• Exercise objective: Restate all the lines below word for word, but omit the pictures.
____
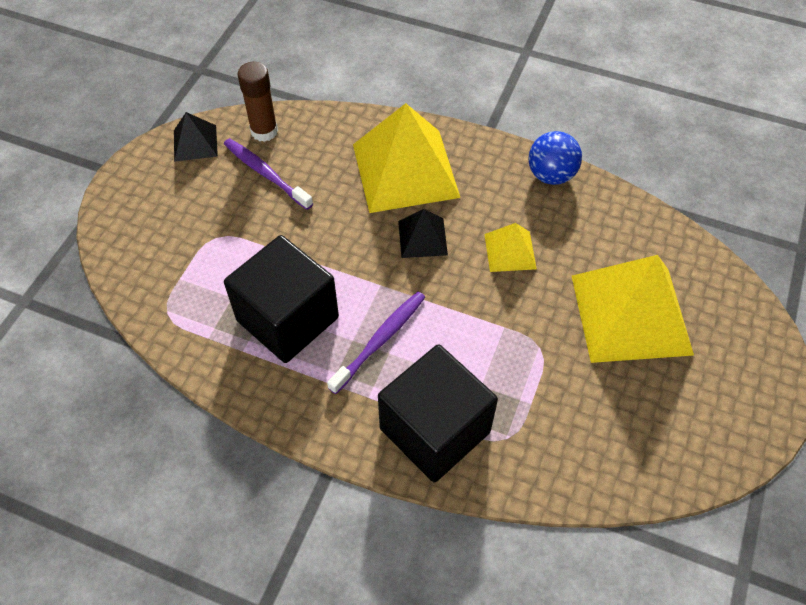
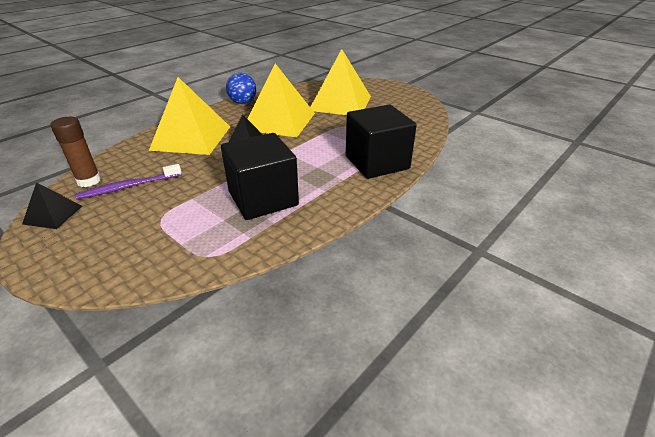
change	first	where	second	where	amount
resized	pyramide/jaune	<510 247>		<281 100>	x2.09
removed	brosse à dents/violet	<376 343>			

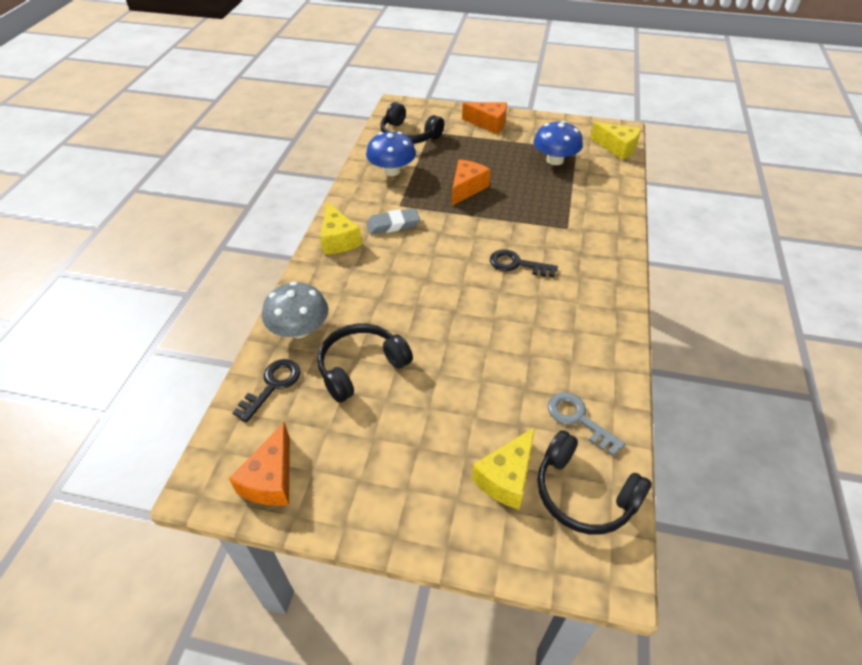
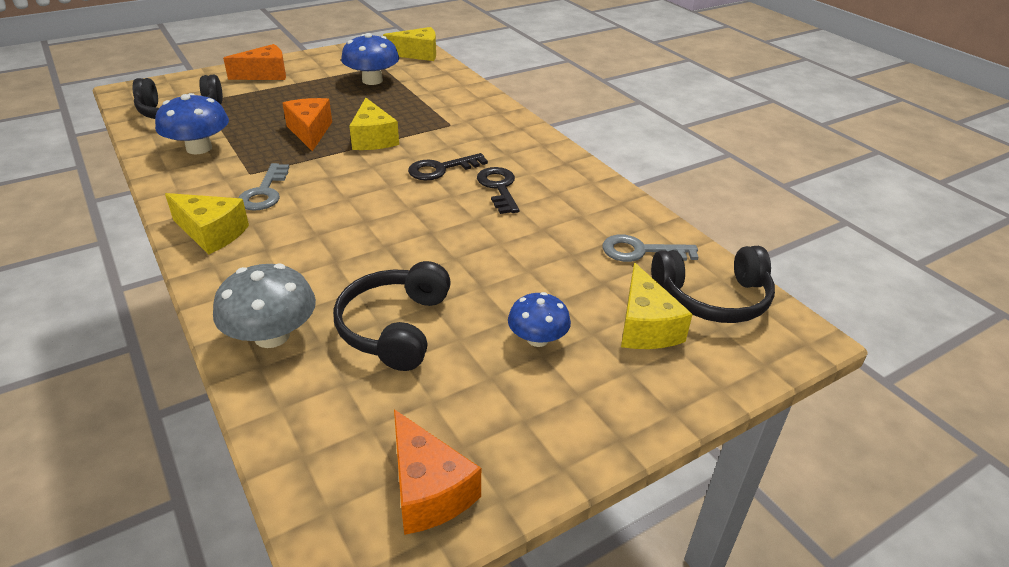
change	first	where	second	where	amount
replaced	gomme/gris	<393 221>	clé/gris	<264 187>	
moved	clé/noir	<266 391>		<498 190>	
added			fromage/jaune	<374 124>	
added			champignon/bleu	<539 319>	

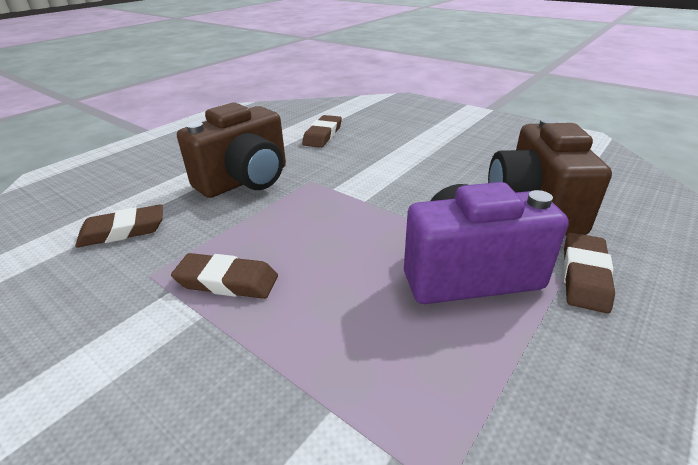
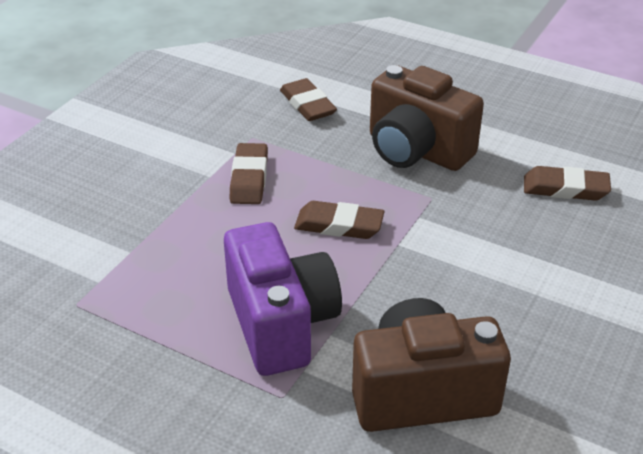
change	first	where	second	where	amount
moved	gomme/marron	<589 273>		<339 220>	

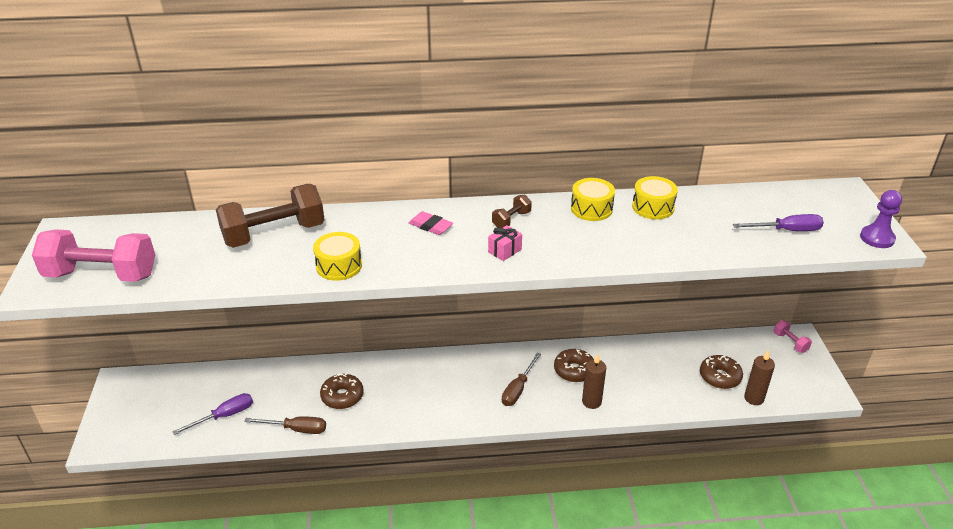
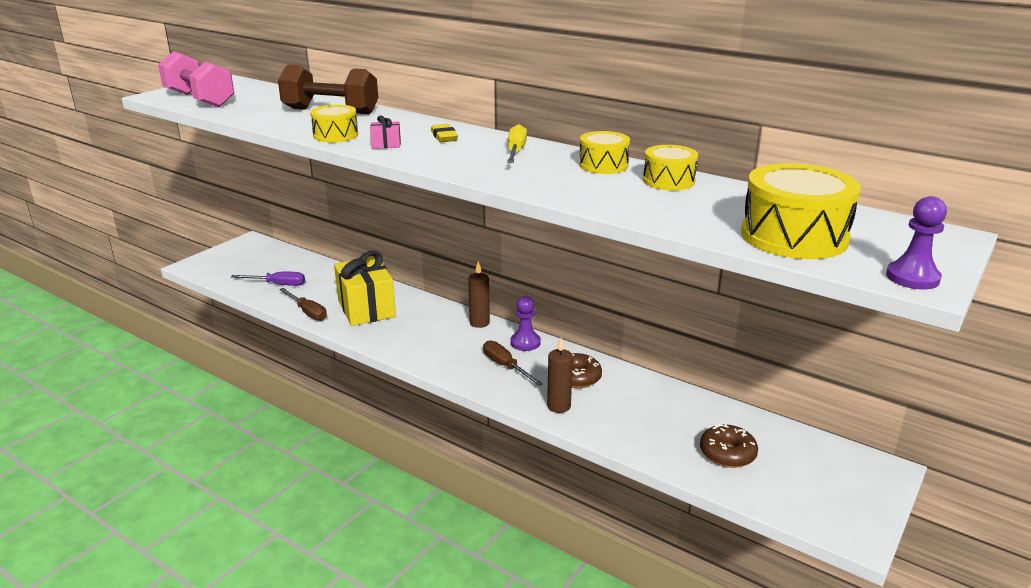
change	first	where	second	where	amount
replaced	haltère/marron	<512 211>	tournevis/jaune	<517 143>	
recoloured	gomme/rose	<431 223>	gomme/jaune	<444 133>	
replaced	tournevis/violet	<778 222>	tambour/jaune	<801 211>	
moved	cadeau/rose	<505 243>		<385 132>	
removed	haltère/rose	<793 336>			
moved	bougie/marron	<759 377>		<479 294>	
turned	tournevis/marron	<521 379>		<513 363>	75 degrees clockwise
replaced	beignet/marron	<342 391>	cadeau/jaune	<365 288>	
added			pion/violet	<525 323>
____
• Your response:
change	first	where	second	where	amount
resized	pyramide/jaune	<510 247>		<281 100>	x2.09
removed	brosse à dents/violet	<376 343>			

change	first	where	second	where	amount
replaced	gomme/gris	<393 221>	clé/gris	<264 187>	
moved	clé/noir	<266 391>		<498 190>	
added			fromage/jaune	<374 124>	
added			champignon/bleu	<539 319>	

change	first	where	second	where	amount
moved	gomme/marron	<589 273>		<339 220>	

change	first	where	second	where	amount
replaced	haltère/marron	<512 211>	tournevis/jaune	<517 143>	
recoloured	gomme/rose	<431 223>	gomme/jaune	<444 133>	
replaced	tournevis/violet	<778 222>	tambour/jaune	<801 211>	
moved	cadeau/rose	<505 243>		<385 132>	
removed	haltère/rose	<793 336>			
moved	bougie/marron	<759 377>		<479 294>	
turned	tournevis/marron	<521 379>		<513 363>	75 degrees clockwise
replaced	beignet/marron	<342 391>	cadeau/jaune	<365 288>	
added			pion/violet	<525 323>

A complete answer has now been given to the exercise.